- EXERCISE INSTRUCTIONS
Each entry should be printed exactly, with its images omitted.

[Stored items]
--------------------------------------------------
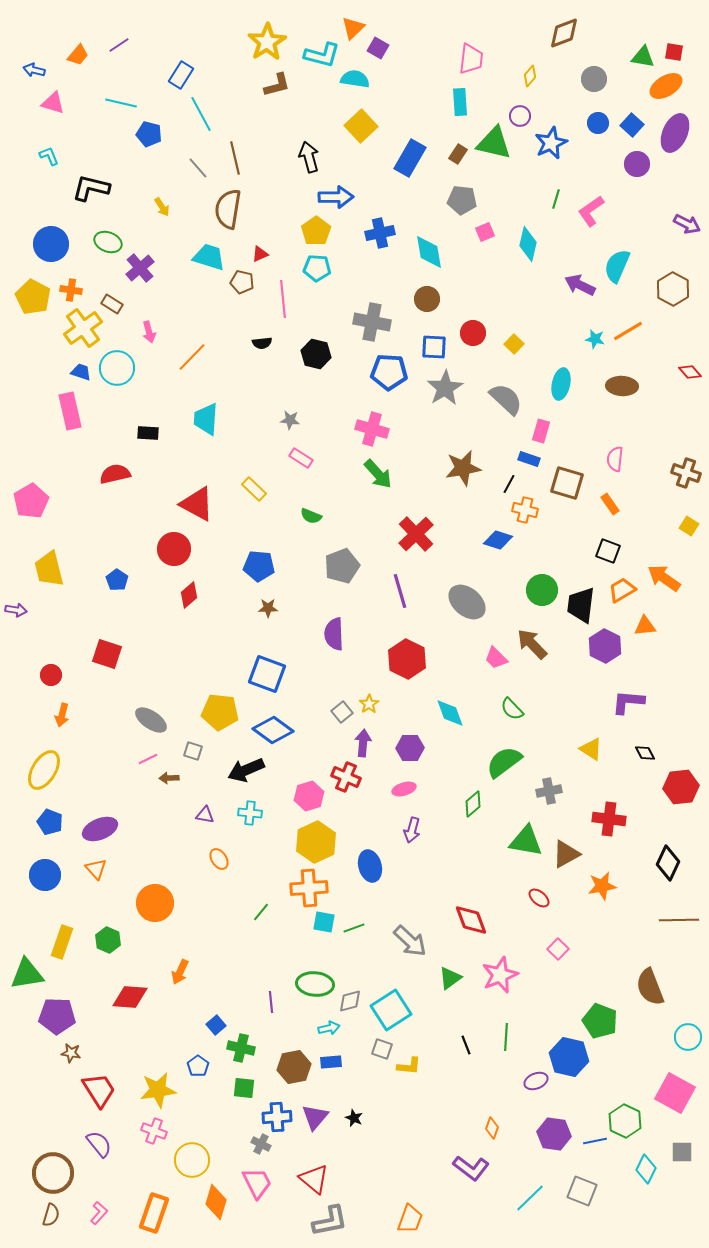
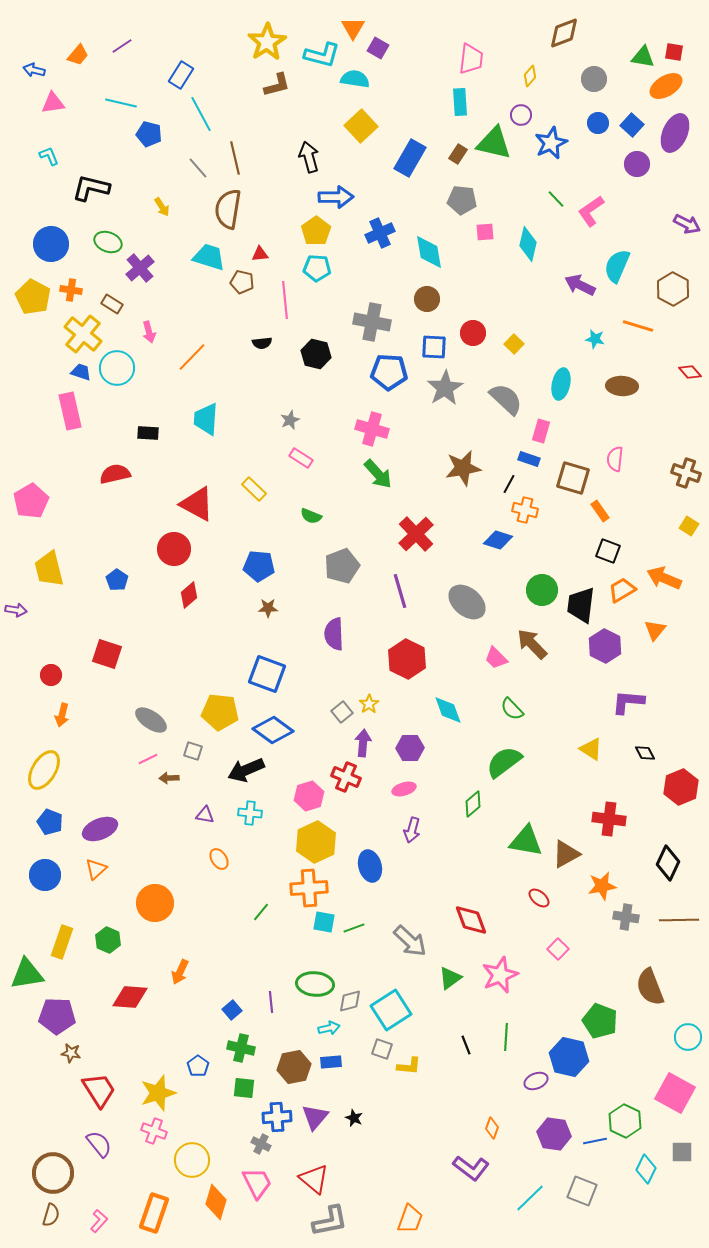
orange triangle at (353, 28): rotated 15 degrees counterclockwise
purple line at (119, 45): moved 3 px right, 1 px down
pink triangle at (53, 103): rotated 25 degrees counterclockwise
purple circle at (520, 116): moved 1 px right, 1 px up
green line at (556, 199): rotated 60 degrees counterclockwise
pink square at (485, 232): rotated 18 degrees clockwise
blue cross at (380, 233): rotated 12 degrees counterclockwise
red triangle at (260, 254): rotated 18 degrees clockwise
pink line at (283, 299): moved 2 px right, 1 px down
yellow cross at (83, 328): moved 6 px down; rotated 15 degrees counterclockwise
orange line at (628, 331): moved 10 px right, 5 px up; rotated 48 degrees clockwise
gray star at (290, 420): rotated 30 degrees counterclockwise
brown square at (567, 483): moved 6 px right, 5 px up
orange rectangle at (610, 504): moved 10 px left, 7 px down
orange arrow at (664, 578): rotated 12 degrees counterclockwise
orange triangle at (645, 626): moved 10 px right, 4 px down; rotated 45 degrees counterclockwise
cyan diamond at (450, 713): moved 2 px left, 3 px up
red hexagon at (681, 787): rotated 16 degrees counterclockwise
gray cross at (549, 791): moved 77 px right, 126 px down; rotated 20 degrees clockwise
orange triangle at (96, 869): rotated 30 degrees clockwise
blue square at (216, 1025): moved 16 px right, 15 px up
yellow star at (158, 1090): moved 3 px down; rotated 9 degrees counterclockwise
pink L-shape at (99, 1213): moved 8 px down
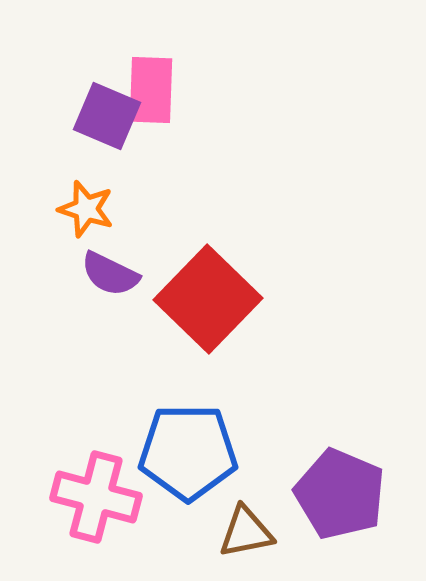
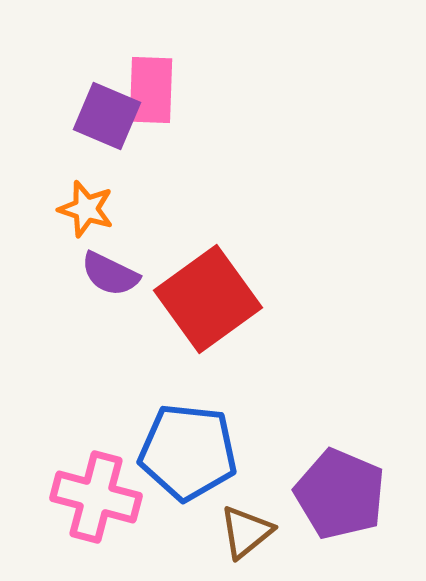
red square: rotated 10 degrees clockwise
blue pentagon: rotated 6 degrees clockwise
brown triangle: rotated 28 degrees counterclockwise
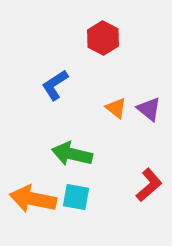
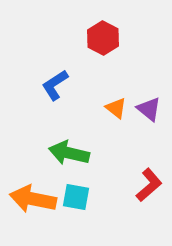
green arrow: moved 3 px left, 1 px up
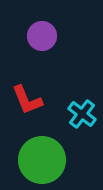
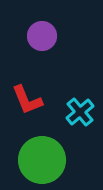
cyan cross: moved 2 px left, 2 px up; rotated 12 degrees clockwise
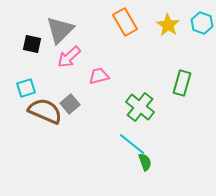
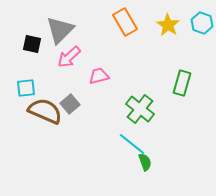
cyan square: rotated 12 degrees clockwise
green cross: moved 2 px down
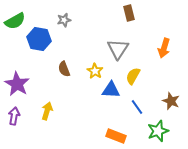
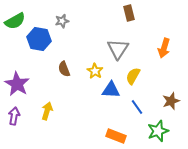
gray star: moved 2 px left, 1 px down
brown star: rotated 30 degrees clockwise
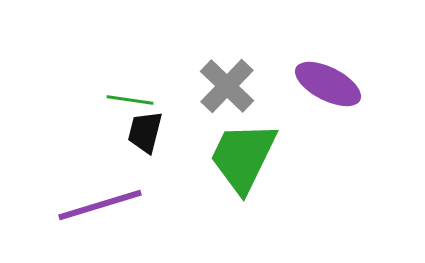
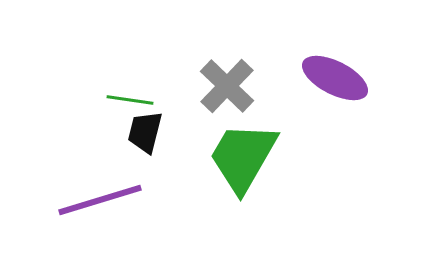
purple ellipse: moved 7 px right, 6 px up
green trapezoid: rotated 4 degrees clockwise
purple line: moved 5 px up
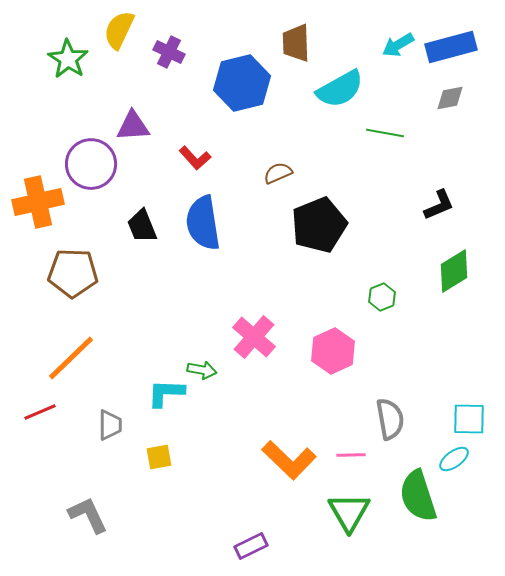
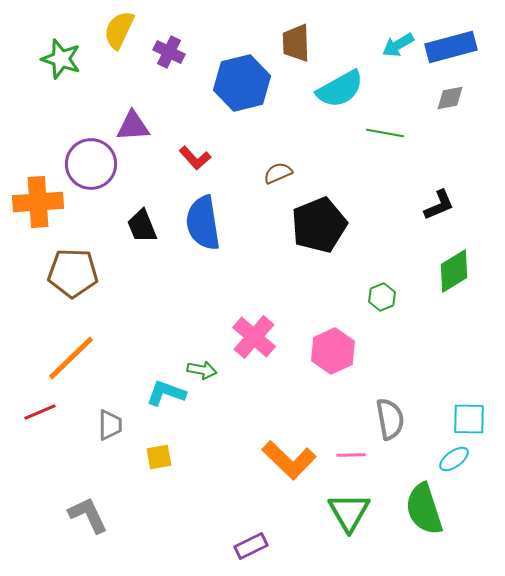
green star: moved 7 px left; rotated 15 degrees counterclockwise
orange cross: rotated 9 degrees clockwise
cyan L-shape: rotated 18 degrees clockwise
green semicircle: moved 6 px right, 13 px down
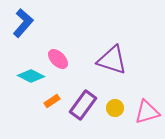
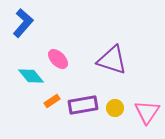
cyan diamond: rotated 24 degrees clockwise
purple rectangle: rotated 44 degrees clockwise
pink triangle: rotated 40 degrees counterclockwise
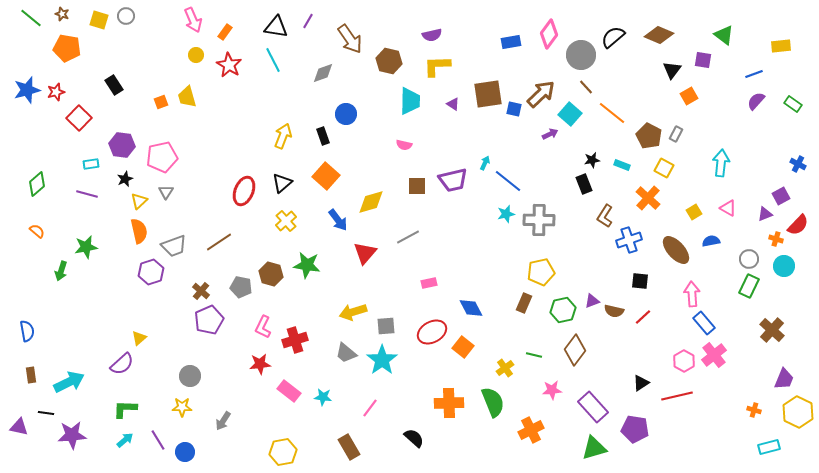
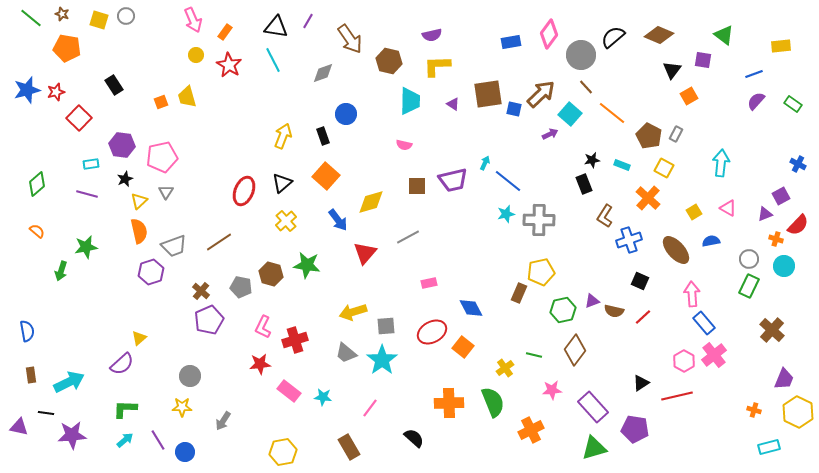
black square at (640, 281): rotated 18 degrees clockwise
brown rectangle at (524, 303): moved 5 px left, 10 px up
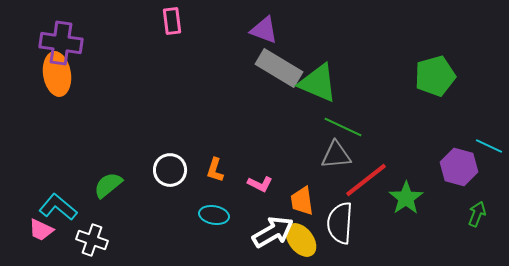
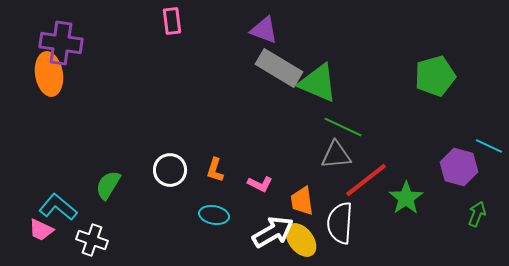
orange ellipse: moved 8 px left
green semicircle: rotated 20 degrees counterclockwise
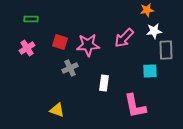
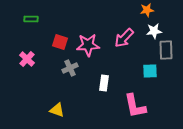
pink cross: moved 11 px down; rotated 14 degrees counterclockwise
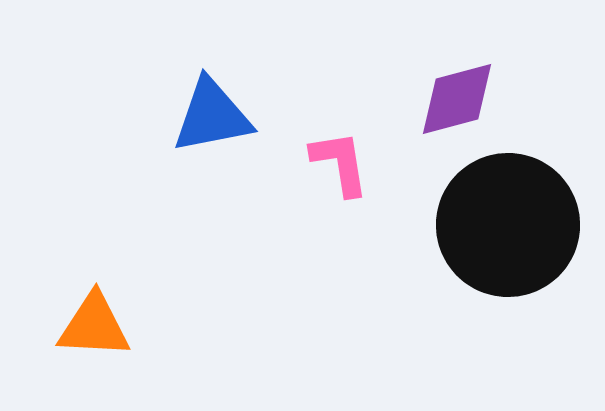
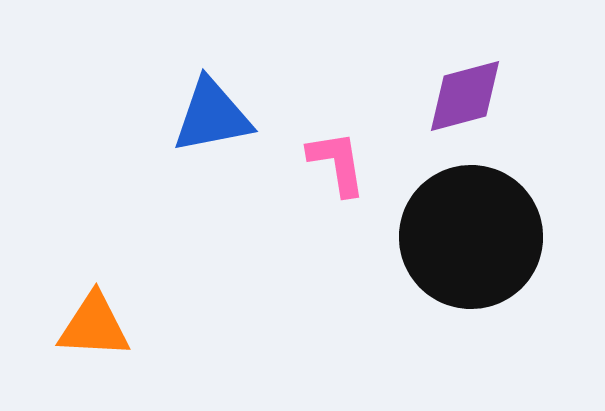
purple diamond: moved 8 px right, 3 px up
pink L-shape: moved 3 px left
black circle: moved 37 px left, 12 px down
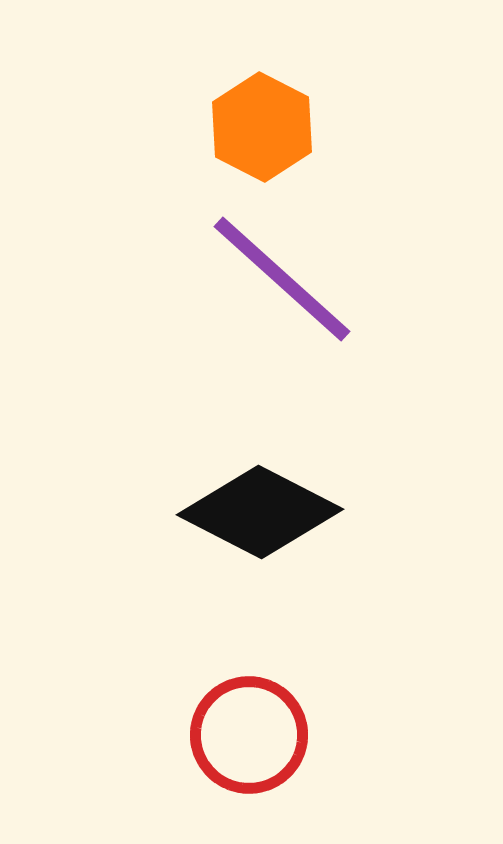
--------------------------------------------------
- ANSWER TO THIS TASK
orange triangle at (353, 28): rotated 15 degrees counterclockwise
purple line at (119, 45): moved 3 px right, 1 px down
pink triangle at (53, 103): rotated 25 degrees counterclockwise
purple circle at (520, 116): moved 1 px right, 1 px up
green line at (556, 199): rotated 60 degrees counterclockwise
pink square at (485, 232): rotated 18 degrees clockwise
blue cross at (380, 233): rotated 12 degrees counterclockwise
red triangle at (260, 254): rotated 18 degrees clockwise
pink line at (283, 299): moved 2 px right, 1 px down
yellow cross at (83, 328): moved 6 px down; rotated 15 degrees counterclockwise
orange line at (628, 331): moved 10 px right, 5 px up; rotated 48 degrees clockwise
gray star at (290, 420): rotated 30 degrees counterclockwise
brown square at (567, 483): moved 6 px right, 5 px up
orange rectangle at (610, 504): moved 10 px left, 7 px down
orange arrow at (664, 578): rotated 12 degrees counterclockwise
orange triangle at (645, 626): moved 10 px right, 4 px down; rotated 45 degrees counterclockwise
cyan diamond at (450, 713): moved 2 px left, 3 px up
red hexagon at (681, 787): rotated 16 degrees counterclockwise
gray cross at (549, 791): moved 77 px right, 126 px down; rotated 20 degrees clockwise
orange triangle at (96, 869): rotated 30 degrees clockwise
blue square at (216, 1025): moved 16 px right, 15 px up
yellow star at (158, 1090): moved 3 px down; rotated 9 degrees counterclockwise
pink L-shape at (99, 1213): moved 8 px down
red square: rotated 10 degrees clockwise
blue pentagon: rotated 6 degrees clockwise
brown triangle: rotated 28 degrees counterclockwise
green arrow: moved 3 px left, 1 px up
cyan cross: moved 2 px left, 2 px up; rotated 12 degrees clockwise
cyan square: rotated 12 degrees clockwise
green cross: moved 2 px down
gray star: moved 2 px left, 1 px down
brown star: rotated 30 degrees clockwise
purple ellipse: moved 7 px right, 6 px up
green trapezoid: rotated 4 degrees clockwise
purple line: moved 5 px up
green star: moved 7 px left; rotated 15 degrees counterclockwise
orange cross: rotated 9 degrees clockwise
cyan L-shape: rotated 18 degrees clockwise
green semicircle: moved 6 px right, 13 px down
cyan diamond: rotated 24 degrees clockwise
purple rectangle: rotated 44 degrees clockwise
pink triangle: rotated 40 degrees counterclockwise
black square at (640, 281): rotated 18 degrees clockwise
brown rectangle at (524, 303): moved 5 px left, 10 px up
orange ellipse: moved 8 px left
green semicircle: rotated 20 degrees counterclockwise
pink cross: moved 11 px down; rotated 14 degrees counterclockwise
purple diamond: moved 8 px right, 3 px up
pink L-shape: moved 3 px left
black circle: moved 37 px left, 12 px down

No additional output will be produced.